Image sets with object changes
------------------------------------------------------------

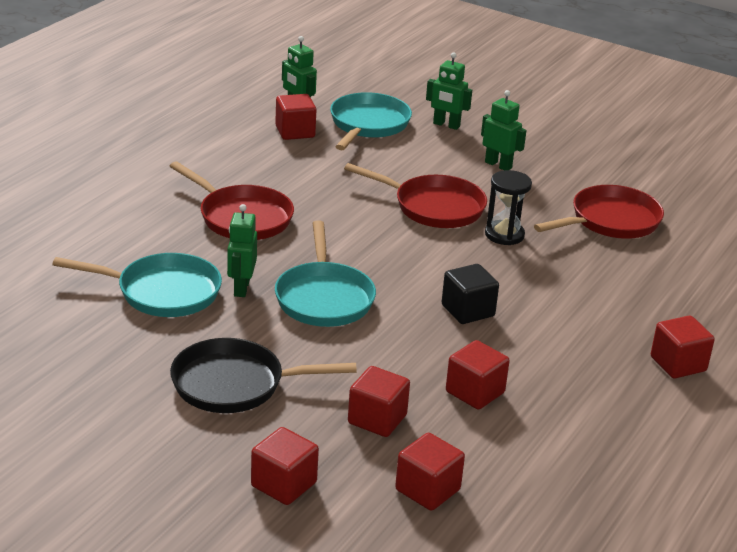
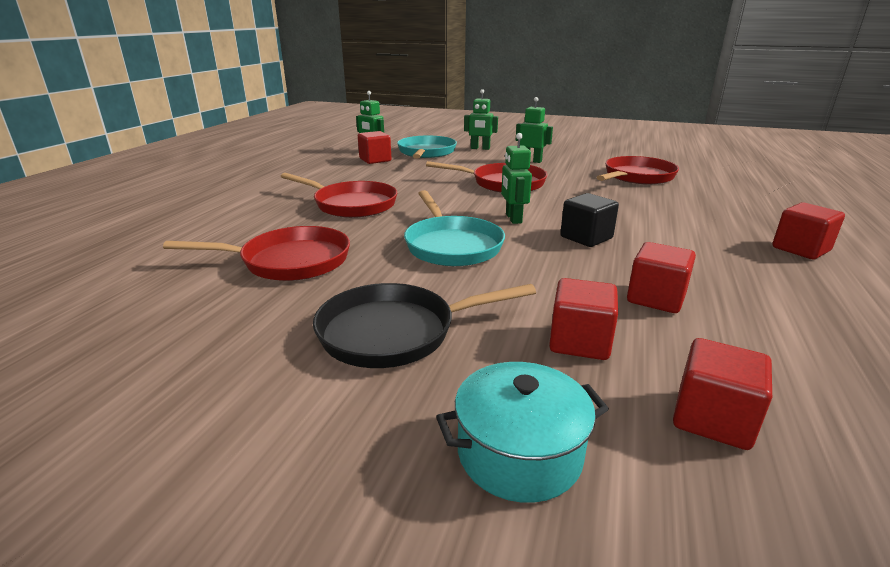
camera: 10 degrees left, 5 degrees down
(162, 292) = (289, 261): turquoise pan -> red pan
(241, 288) = (369, 248): green robot -> green robot (513, 218)
(283, 484) = (519, 453): red cube -> turquoise pot
(504, 235) = (569, 191): black hourglass -> none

------------------------------------------------------------

Copy every line above word for word and exclude the pictures.

→ Answer to the exercise
camera: 10 degrees left, 5 degrees down
(162, 292) = (289, 261): turquoise pan -> red pan
(241, 288) = (369, 248): green robot -> green robot (513, 218)
(283, 484) = (519, 453): red cube -> turquoise pot
(504, 235) = (569, 191): black hourglass -> none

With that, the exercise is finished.